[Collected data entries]
☆ ☆ ☆ ☆ ☆ ☆ ☆

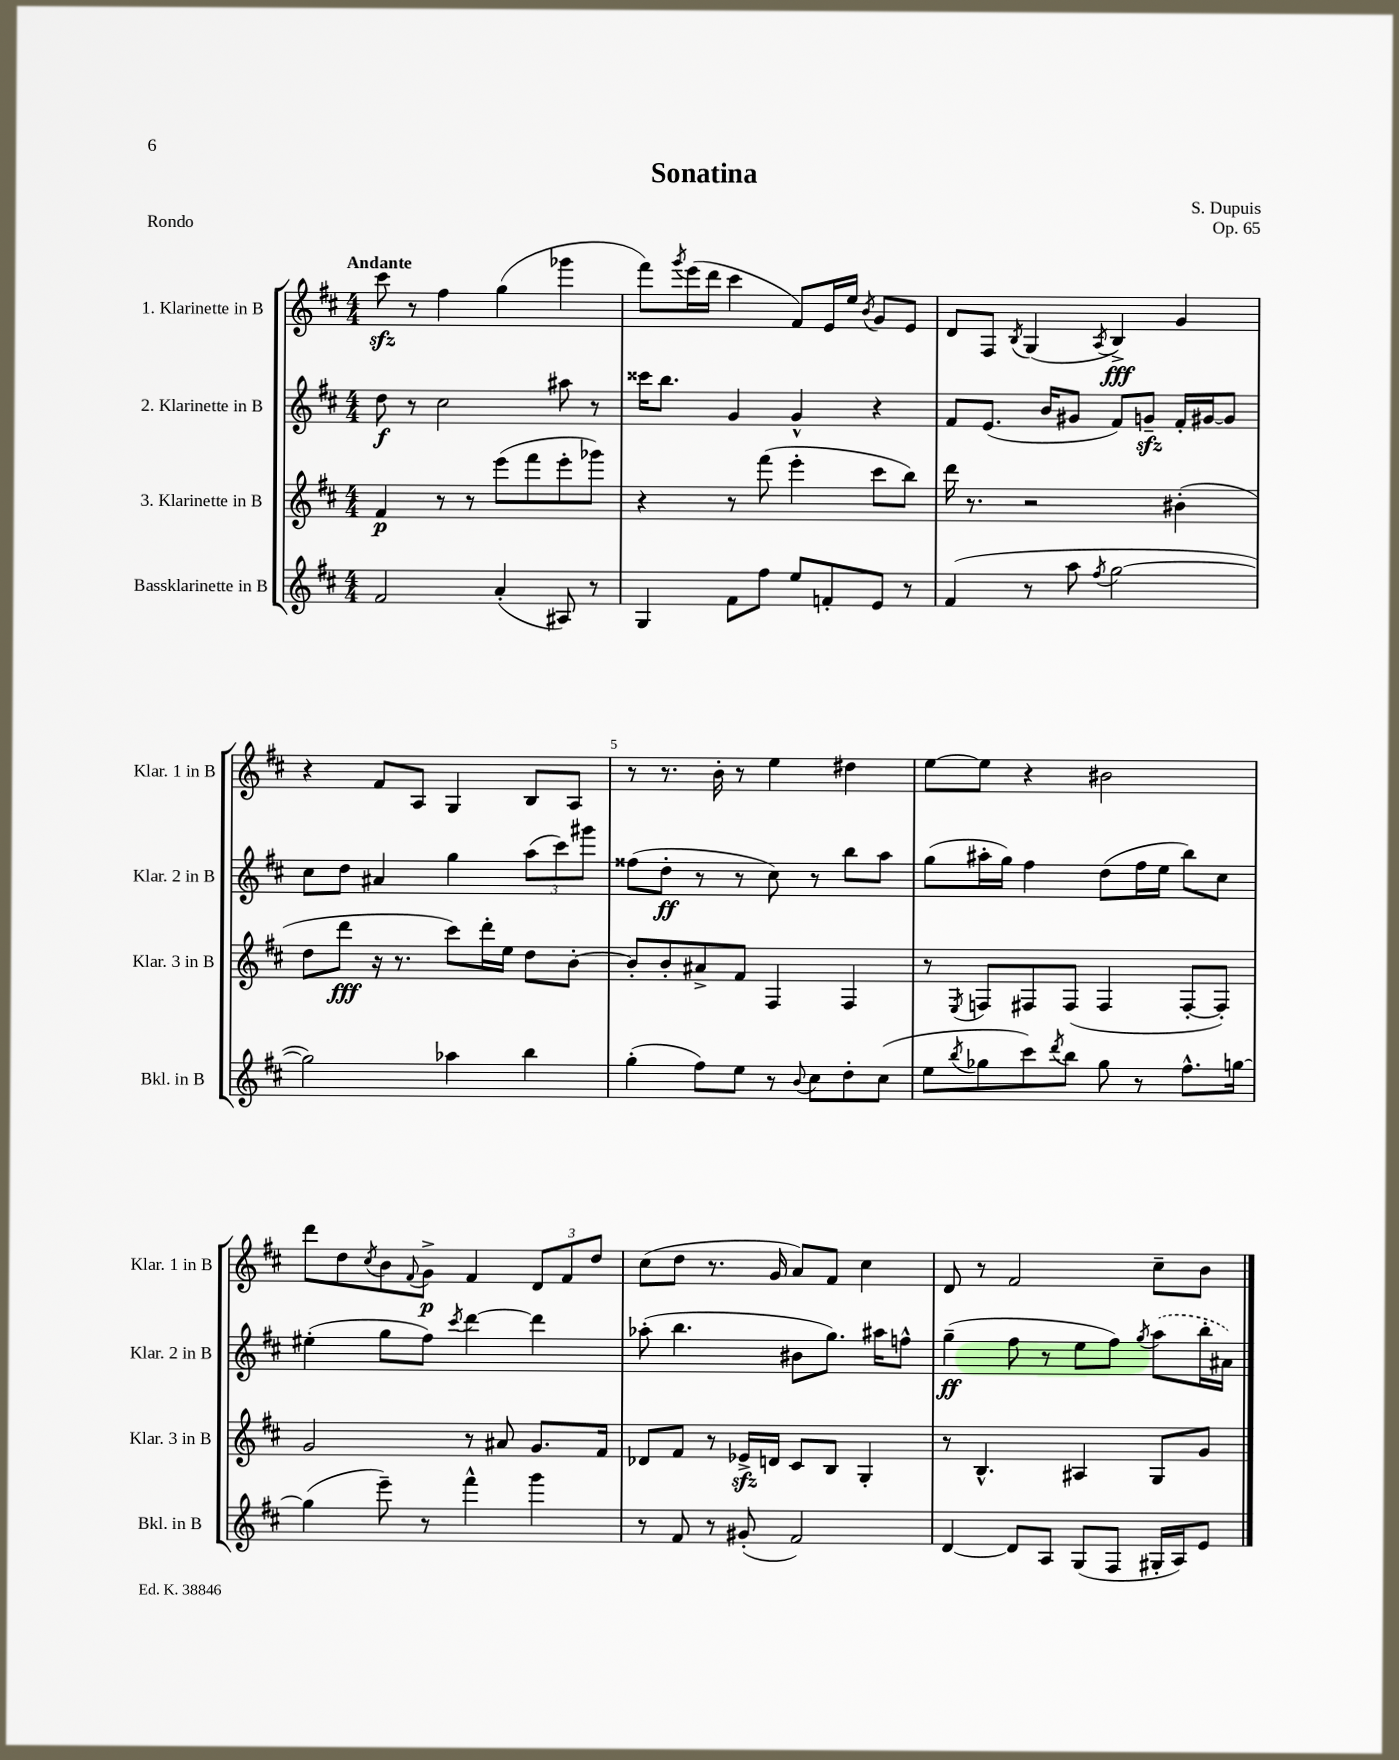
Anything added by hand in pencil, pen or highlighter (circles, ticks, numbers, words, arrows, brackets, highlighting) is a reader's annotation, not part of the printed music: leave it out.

**kern	**kern	**kern	**kern
*staff4	*staff3	*staff2	*staff1
*clefG2	*clefG2	*clefG2	*clefG2
*k[f#c#]	*k[f#c#]	*k[f#c#]	*k[f#c#]
*M4/4	*M4/4	*M4/4	*M4/4
2f#	4f#	8dd	8ccc#
.	.	8r	8r
.	8r	2cc#	4ff#
.	8r	.	.
(4a'	(8eee	.	(4gg
.	8fff#	.	.
8A#)	8eee'	8aa#	4ggg-
8r	8ggg-)	8r	.
=	=	=	=
4G	4r	16ccc##	8fff#)
.	.	8.bb	.
.	.	.	8qggg
.	.	.	(16eee
.	.	.	16ddd
8f#	8r	4g	4ccc#
8ff#	(8fff#	.	.
8ee	4eee'	4g^^	8f#)
8f'	.	.	16e
.	.	.	16ee
.	.	.	8qb
8e	8ccc#	4r	8g
8r	8bb)	.	8e
=	=	=	=
(4f#	16ddd	8f#	8d
.	8.r	.	.
.	.	(8.e	8F#
.	.	.	8qB
8r	2r	.	(4G
.	.	16b	.
8aa	.	8g#	.
8qff#	.	.	8qA
[2gg	.	8f#)	4B^)
.	.	8g~	.
.	(4b#'	16f#'	4g
.	.	[16g#	.
.	.	8g#]	.
=	=	=	=
2gg])	8dd	8cc#	4r
.	8ddd	8dd	.
.	16r	4a#	8f#
.	8.r	.	.
.	.	.	8A
4aa-	8ccc#)	4gg	4G
.	16ddd'	.	.
.	16ee	.	.
4bb	8dd	(12aa	8B
.	.	12ccc#)	.
.	[8b'	.	8A
.	.	12ggg#	.
=	=	=	=
(4gg'	8b']	(8ff##	8r
.	8b'	8dd'	8.r
8ff#)	8a#^	8r	.
.	.	.	16b'
8ee	8f#	8r	8r
8r	4F#	8cc#)	4ee
8qqb	.	.	.
8cc#	.	8r	.
8dd'	4F#	8bb	4dd#
(8cc#	.	8aa	.
=	=	=	=
8ee	8r	(8gg	[8ee
8qbb	8qE	.	.
8gg-	8F	16aa#'	8ee]
.	.	16gg)	.
8ccc#)	8F#	4ff#	4r
8qddd	.	.	.
8bb	(8F#	.	.
8gg-	4F#	(8dd	2b#
8r	.	16ff#	.
.	.	16ee	.
8.ff#^^	[8F#'	8bb)	.
.	8F#'])	8cc#	.
[16gg	.	.	.
=	=	=	=
(4gg]	2g	(4ee#'	8ddd
.	.	.	8dd
.	.	.	8qcc#
8eee~)	.	8gg	8b
.	.	.	8qqf#
8r	.	8ff#)	8g^
.	.	8qccc#	.
4fff#^^	8r	[4ddd	4f#
.	8a#	.	.
4ggg	8.g	4ddd]	12d
.	.	.	12f#
.	.	.	12dd
.	16f#	.	.
=	=	=	=
8r	8d-	(8aa-'	(8cc#
8f#	8f#	4.bb	8dd
8r	8r	.	8.r
(8g#'	16e-^	.	.
.	16d	.	16g
2f#)	8c#	8b#	8a)
.	8B	8.gg)	8f#
.	4G'	.	4cc#
.	.	16aa#	.
.	.	8ff^^	.
=	=	=	=
[4d	8r	(4gg~	8d
.	4.B^^	.	8r
8d]	.	8ff#	2f#
8A	.	8r	.
(8G	4A#	8ee	.
8F#	.	8ff#)	.
.	.	8qgg	.
16G#'	8G	(8aa	8cc#~
16A)	.	.	.
8e	8g	16bb'	8b
.	.	16a#)	.
==	==	==	==
*-	*-	*-	*-
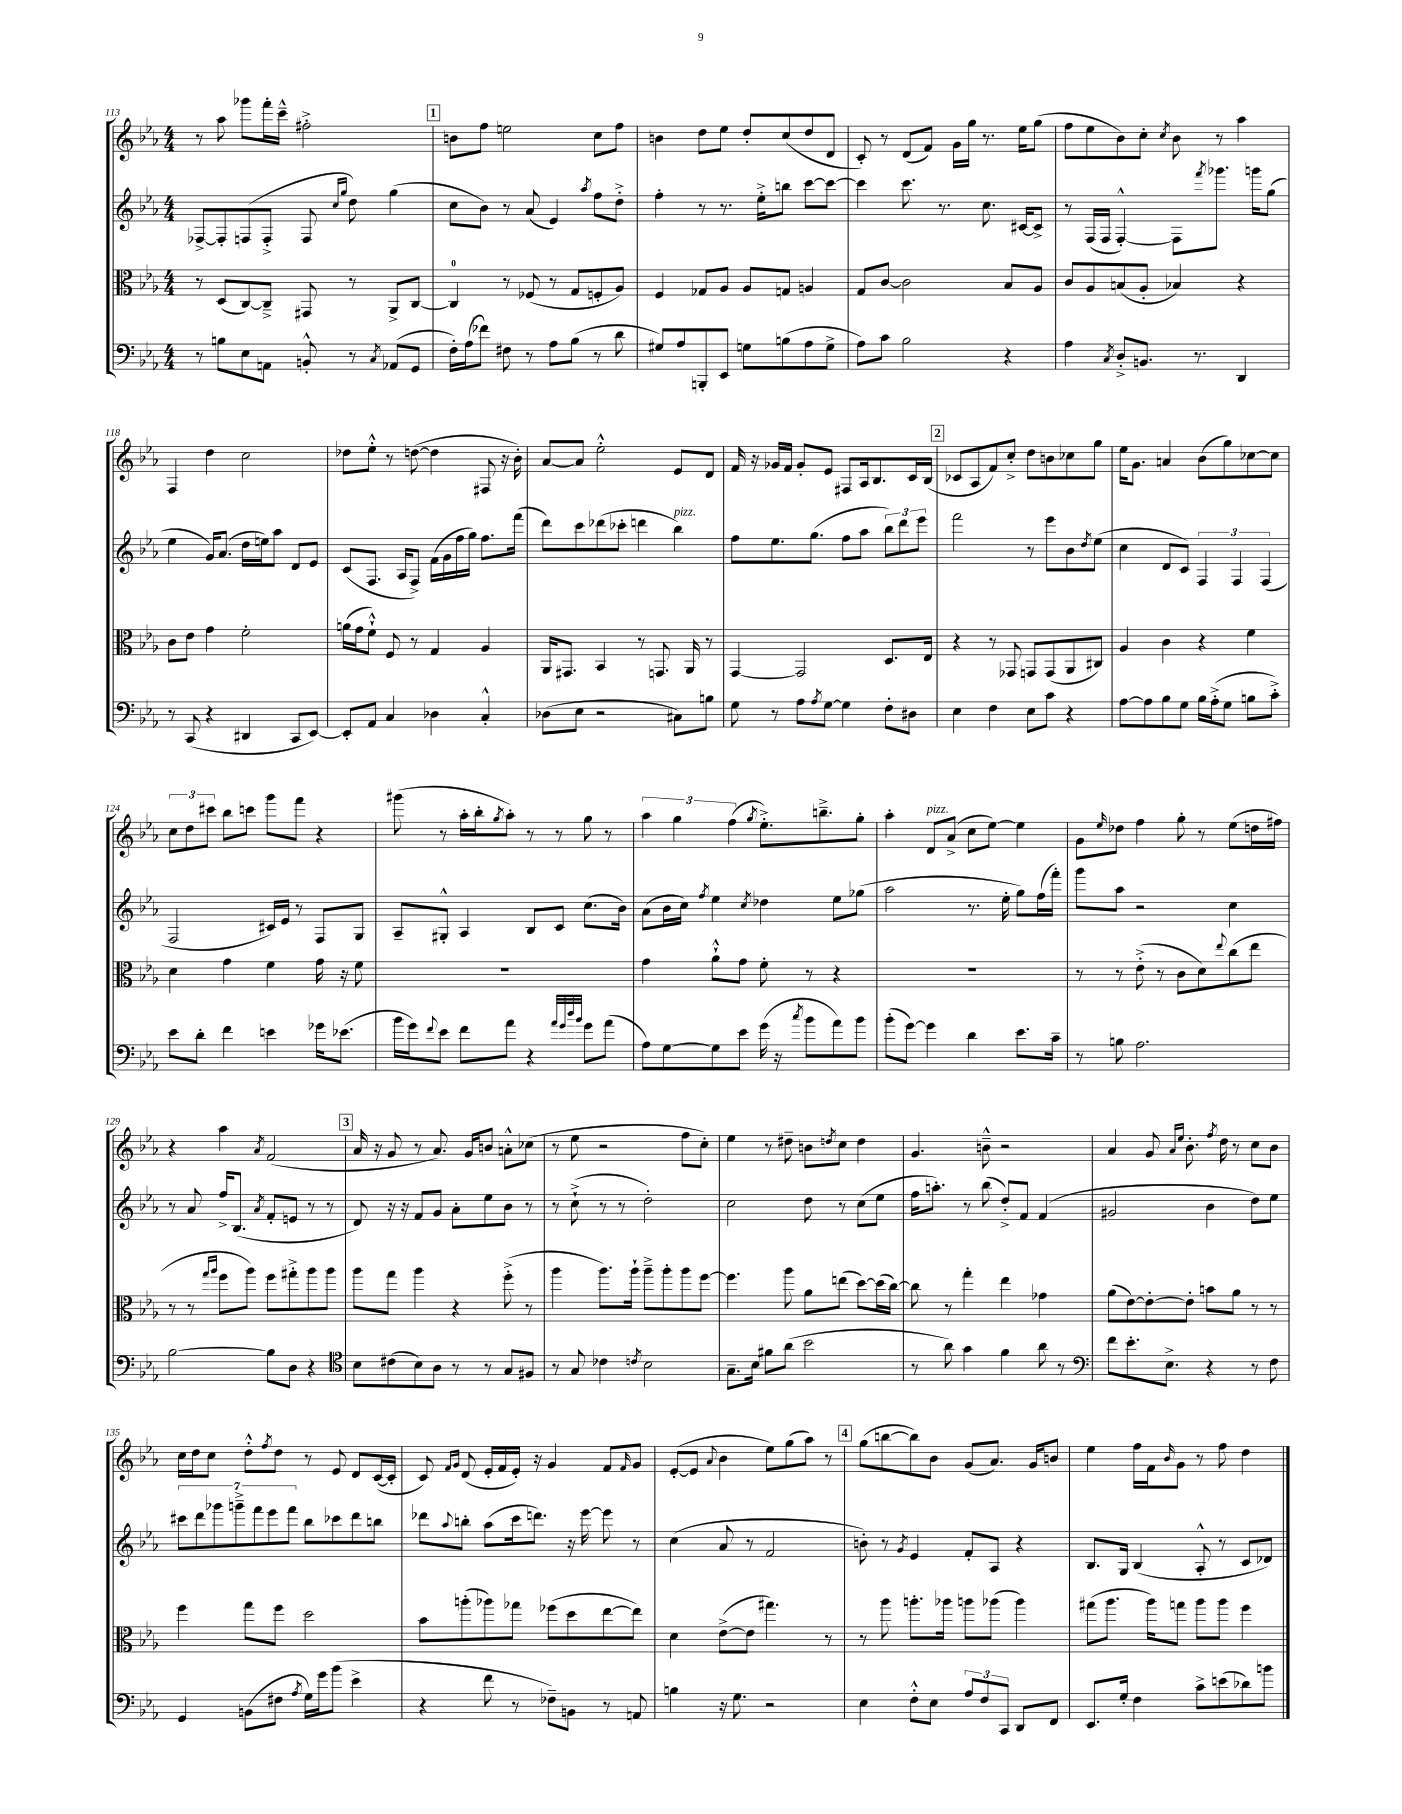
<<
\new StaffGroup <<
\new Staff = "s0" {
    \clef treble \key ees \major \numericTimeSignature \time 4/4
    r8 aes''8 ges'''8 f'''16-. c'''16---^ fis''2-.-> |
    \mark \markup { \box "1" } b'8 f''8 e''2 c''8 f''8 |
    b'4 d''8 ees''8 d''8-. c''8( d''8 d'8 |
    c'8-.) r8 d'8( f'8) g'16 g''16 r8. ees''16 g''8( |
    f''8 ees''8 bes'8) c''8-. \acciaccatura { c''8 } bes'8 r8 aes''4 |
    f4 d''4 c''2 |
    des''8 ees''8-.-^ r8 d''8~( d''4 fis8 r16 bes'16-.) |
    aes'8~ aes'8 ees''2-.-^ ees'8 d'8 |
    f'16 r16 ges'16 f'16 ges'8-. ees'8 fis8 aes16 bes8. c'16 bes16( |
    \mark \markup { \box "2" } ces'8 aes8 f'8) c''8-.-> d''8 b'8 ces''8 g''8 |
    ees''16 g'8. a'4 bes'8( g''8) ces''8~ ces''8 |
    \tuplet 3/2 { c''8 d''8 cis'''8 } bes''8 c'''8 g'''8 f'''8 r4 |
    gis'''8( r8 aes''16-. bes''16-. \acciaccatura { g''8 } aes''8-.) r8 r8 g''8 r8 |
    \tuplet 3/2 { aes''4 g''4 f''4( } \acciaccatura { g''8 } ees''8.-.->) b''8.---> g''8-. |
    aes''4-. d'8^\markup { \italic "pizz." } aes'8->( c''8 ees''8~) ees''4 |
    g'8 \grace { ees''16 } des''8 f''4 g''8-. r8 ees''8( d''16 fis''16) |
    r4 aes''4 \acciaccatura { aes'8 } f'2( |
    \mark \markup { \box "3" } aes'16 r16 g'8 r8 aes'8.) g'16 b'8 a'8-.-^ ces''8( |
    r8 ees''8 r2 f''8 c''8-.) |
    ees''4 r8 dis''8-- b'8 \acciaccatura { d''8 } c''8 d''4 |
    g'4. b'8---^ r2 |
    aes'4 g'8 \grace { aes'16 ees''16 } bes'8.-. \acciaccatura { f''8 } d''16 r8 c''8 bes'8 |
    c''16 d''16 c''8 d''8-.-^ \acciaccatura { f''8 } d''8 r8 ees'8 d'8 c'16~( c'16-. |
    c'8) \grace { f'16 g'16 } d'8( ees'16-. f'16 ees'16-.) r16 g'4 f'8 \grace { f'16 } g'8 |
    ees'8~-.( ees'8 \appoggiatura { aes'8 } bes'4 ees''8) g''8( aes''8) r8 |
    \mark \markup { \box "4" } g''8( b''8~ b''8) bes'8 g'8( aes'8.) g'16 b'8 |
    ees''4 f''16 f'16 \grace { bes'16 } g'8 r8 f''8 d''4 \bar "|." |
}
\new Staff = "s1" {
    \clef treble \key ees \major \numericTimeSignature \time 4/4
    fes8~-> fes8-. f8( f8-.-> f8 \grace { c''16 g''16 } d''8) g''4( |
    \mark \markup { \box "1" } c''8 bes'8) r8 aes'8( ees'4) \acciaccatura { aes''8 } f''8 d''8-.-> |
    f''4-. r8 r8. ees''16-.-> b''8 c'''8~ c'''8~ |
    c'''4 c'''8. r8. c''8. cis'16~ cis'8-> |
    r8 f16( f16 f4~-.-^) f8 \acciaccatura { f'''8 } ges'''8. g'''16 g''8( |
    ees''4 g'16) aes'8.( d''16 e''16) aes''8 d'8 ees'8 |
    c'8( f8. aes16 f8->) f'16( g'16 f''16 g''16) f''8. f'''16( |
    d'''8) c'''8 des'''8( ces'''8-. d'''4 bes''4^\markup { \italic "pizz." }) |
    f''8 ees''8. g''8.( f''8 aes''8 \tuplet 3/2 { bes''8) d'''8 ees'''8 } |
    \mark \markup { \box "2" } f'''2 r8 ees'''8 bes'8 \acciaccatura { d''8 } ees''8( |
    c''4 d'8 c'8) \tuplet 3/2 { f4 f4 f4( } |
    f2 cis'16) ees'16 r8 f8 g8 |
    aes8-- gis8-.-^ aes4 bes8 c'8 c''8.( bes'16) |
    aes'8( bes'16 c''16) \acciaccatura { f''8 } ees''4 \acciaccatura { c''8 } des''4 ees''8 ges''8( |
    aes''2 r8. ees''16-. g''8) f''16( f'''16-.) |
    g'''8 aes''8 r2 c''4 |
    r8 aes'8 f''16-> bes8.( \acciaccatura { aes'8 } f'8-. e'8 r8 r8 |
    \mark \markup { \box "3" } d'8) r16 r16 f'8 g'8 aes'8-. ees''8 bes'8 r8 |
    r8 c''8-!->( r8 r8 d''2-.) |
    c''2 d''8 r8 c''8( ees''8 |
    f''16 a''8.-.) r8 bes''8( d''8-.->) f'8 f'4( |
    gis'2 bes'4 d''8) ees''8 |
    \tuplet 7/4 { cis'''8 d'''8 ges'''8 g'''8---> f'''8 ees'''8 f'''8 } bes''8 ces'''8 d'''8 b''8 |
    des'''8 \appoggiatura { aes''8 } b''8-. aes''8( c'''16 d'''8.) r16 ees'''16~ ees'''8 r8 |
    c''4( aes'8 r8 f'2 |
    \mark \markup { \box "4" } b'8-.) r8 \acciaccatura { g'8 } ees'4 f'8-. aes8 r4 |
    bes8. g16 bes4( aes8-.-^ r8 c'8 des'8) \bar "|." |
}
\new Staff = "s2" {
    \clef alto \key ees \major \numericTimeSignature \time 4/4
    r8 d8( c8~) c8---> gis,8 r8 aes,8-> c8~ |
    \mark \markup { \box "1" } c4-0 r8 fes8( r8 g8 f8-. aes8) |
    f4 ges8 aes8 aes8 g8 a4 |
    g8 c'8~ c'2 bes8 aes8 |
    c'8 aes8 b8( aes8-. bes4) r4 |
    c'8 ees'8 g'4 f'2-. |
    a'16( g'16 f'8-!-^) f8 r8 g4 aes4 |
    aes,16 gis,8. bes,4 r8 g,8. aes,16 r8 |
    g,4~ g,2 d8. ees16 |
    \mark \markup { \box "2" } r4 r8 ges,8 g,8 g,8( aes,8 cis8) |
    aes4 c'4 r4 f'4 |
    d'4 g'4 f'4 g'16 r16 f'8 |
    R1 |
    g'4 aes'8-!-^ g'8 f'8-. r8 r4 |
    R1 |
    r8 r8 ees'8-.->( r8 c'8 d'8) \appoggiatura { ees''8 } c''8( ees''8 |
    r8 r8 \grace { g''16 aes''16 } f''8 aes''8) f''8 gis''8-.-> aes''8 aes''8 |
    \mark \markup { \box "3" } aes''8 g''8 aes''4 r4 f''8-.->( r8 |
    aes''4 aes''8.) aes''16-! aes''8---> aes''8-. aes''8 f''8~ |
    f''4. aes''8 aes'8 e''8( d''8~) d''16( c''16~) |
    c''8 r8 g''4-. ees''4 ges'4 |
    aes'8( ees'8~) ees'8~-. ees'8-. b'8 aes'8 r8 r8 |
    f''4 g''8 f''8 d''2 |
    bes'8 a''8-.( aes''8) ges''8 fes''8( d''8 ees''8~ ees''8) |
    d'4 ees'8~->( ees'8 gis''4.) r8 |
    \mark \markup { \box "4" } r8 aes''8 a''8.-. aes''16 a''8 aes''8( aes''4) |
    gis''8( aes''8. aes''16) g''8 aes''8 aes''8 f''4 \bar "|." |
}
\new Staff = "s3" {
    \clef bass \key ees \major \numericTimeSignature \time 4/4
    r8 b8 ees8 a,8 b,8-.-^ r8 \acciaccatura { c8 } aes,8( g,8 |
    \mark \markup { \box "1" } f16-.) aes16( fes'8) fis8 r8 aes8 bes8( r8 d'8 |
    gis8) aes8 b,,8-. ees,8 g8 b8( aes8 g8-> |
    aes8) c'8 bes2 r4 |
    aes4 \acciaccatura { c8 } d8-.-> b,8. r8. d,4 |
    r8 c,8( r4 dis,4 c,8 ees,8~) |
    ees,8-. aes,8 c4 des4 c4-.-^ |
    des8( ees8 r2 cis8) b8 |
    g8 r8 aes8 \acciaccatura { aes8 } g8~ g4 f8-. dis8 |
    \mark \markup { \box "2" } ees4 f4 ees8 c'8 r4 |
    aes8~ aes8 bes8 g8 bes16 aes16-.->( g8 b8 c'8-.->) |
    ees'8 d'8-. f'4 e'4 ges'16 ees'8.( |
    bes'16 g'16) \appoggiatura { f'8 } ees'8 f'8 aes'8 r4 \grace { aes'32 g'32 d''32 bes'32 } g'8 aes'8( |
    aes8) g8~ g8 ees'8 g'16( r16 \acciaccatura { c''8 } bes'8 aes'8) bes'8 |
    bes'8-.( g'8~) g'4 d'4 ees'8. c'16-- |
    r8 b8 aes2. |
    bes2~ bes8 d8 r4 |
    \mark \markup { \box "3" } \clef tenor bes8 cis'8( bes8) aes8 r8 r8 g8 fis8 |
    r8 g8 ces'4 \acciaccatura { c'8 } bes2 |
    g8.-- bes16 fis'8 aes'8( bes'2 |
    r8 aes'8) g'4 f'4 aes'8 r8 |
    \clef bass f'8 ees'8.-. ees8.-> r4 r8 f8 |
    g,4 b,8( fis8 \acciaccatura { aes8 } g16) g'16 bes'8( ees'4-> |
    r4 f'8 r8 fes8--) b,8 r8 a,8 |
    b4 r16 g8. r2 |
    \mark \markup { \box "4" } ees4 f8-.-^ ees8 \tuplet 3/2 { aes8 f8 c,8 } d,8 f,8 |
    ees,8. g16-. f4 c'8-> e'8( des'8) b'8 \bar "|." |
}
>>
>>
\layout { \context { \Score currentBarNumber = #113 } }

☆ ☆ ☆ ☆ ☆ ☆ ☆

How many lines in the items above contain the string "italic"? Reply with the number alone.

▶ **Complete response**: 2